Task description - Copying nothing before it, reproduce the line that holds "RADIO3 pin MOSI: D11 -> A0" and every line after it in the data, exactly.

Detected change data
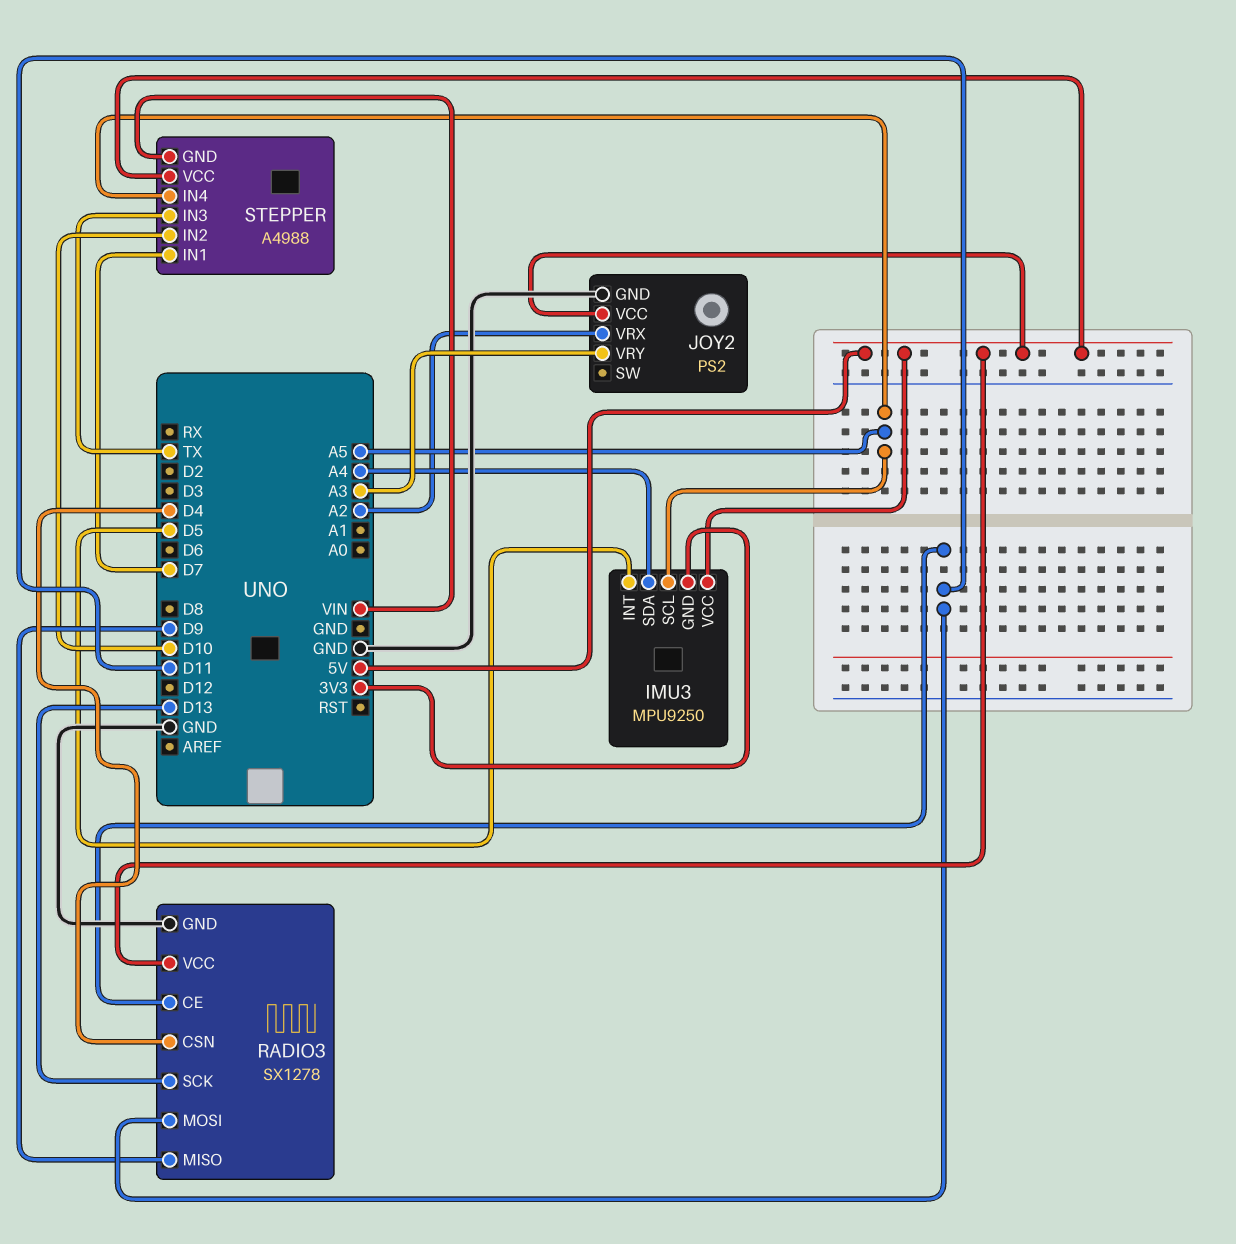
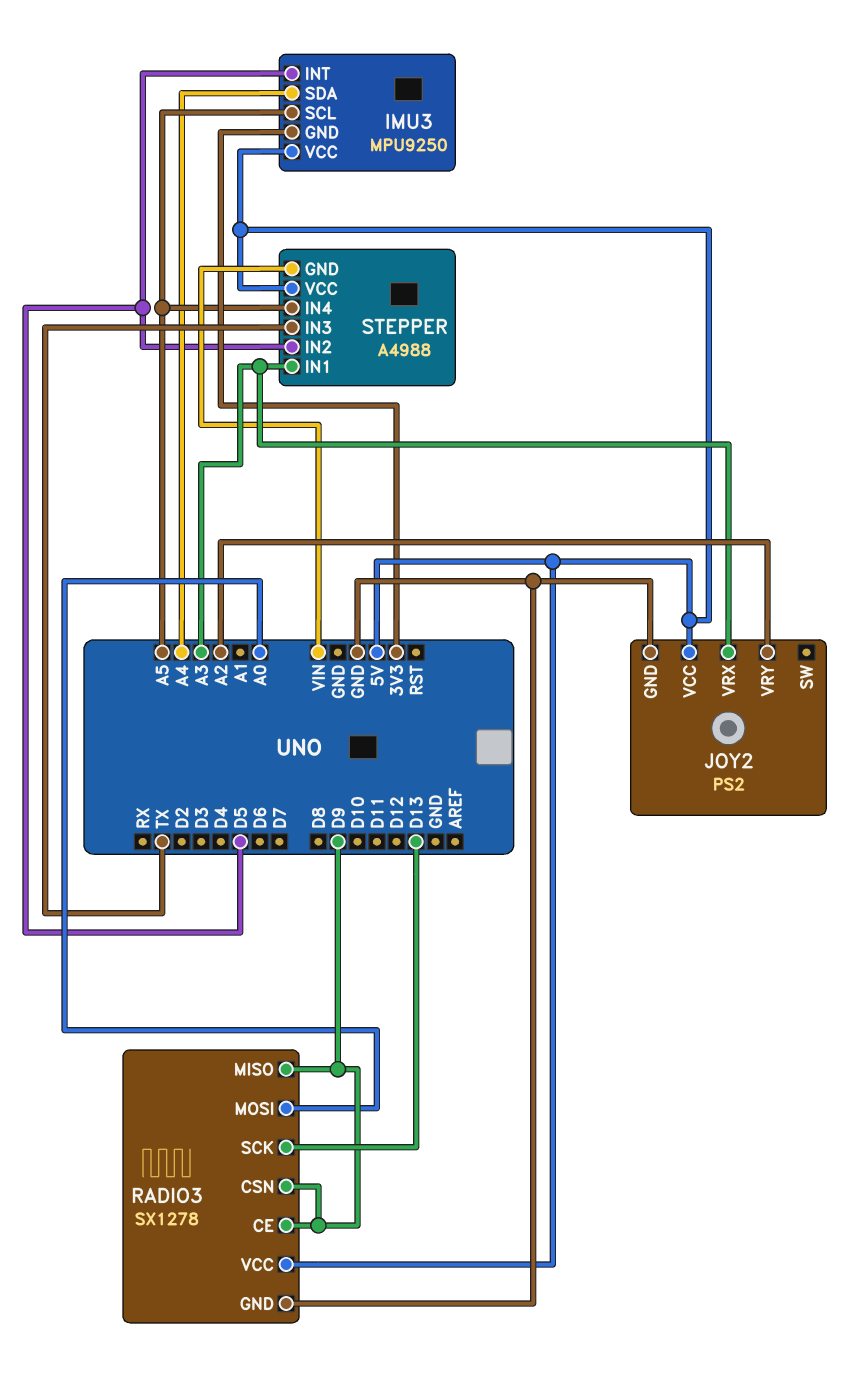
JOY2 pin VRX: A2 -> A3
JOY2 pin VRY: A3 -> A2
RADIO3 pin CE: D11 -> D9
RADIO3 pin CSN: D4 -> D9
RADIO3 pin MOSI: D11 -> A0
STEPPER pin IN1: D7 -> A3
STEPPER pin IN2: D10 -> D5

Exercise output -
RADIO3 pin MOSI: D11 -> A0
STEPPER pin IN1: D7 -> A3
STEPPER pin IN2: D10 -> D5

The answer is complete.